Your goal:
Your output must reproduce all the records below precisely and contain no pictures.

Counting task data
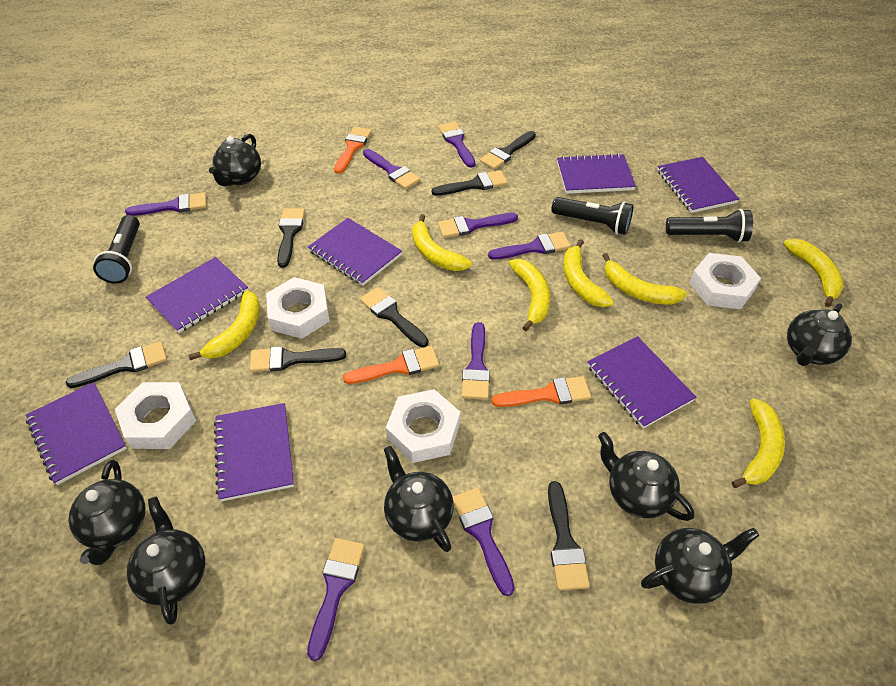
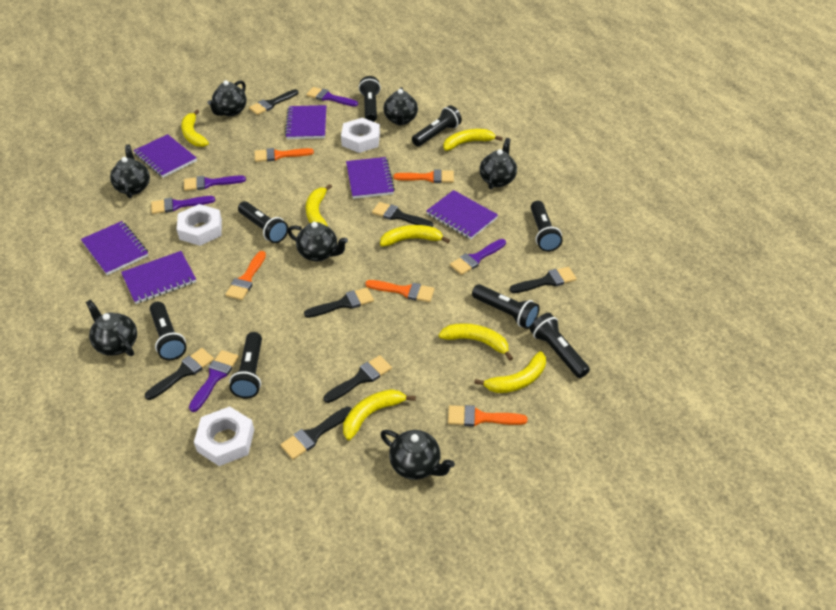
black flashlight: 3 -> 8
orange brush: 3 -> 5
purple brush: 8 -> 5
purple notebook: 7 -> 6
white nut: 4 -> 3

Task result:
black flashlight: 3 -> 8
orange brush: 3 -> 5
purple brush: 8 -> 5
purple notebook: 7 -> 6
white nut: 4 -> 3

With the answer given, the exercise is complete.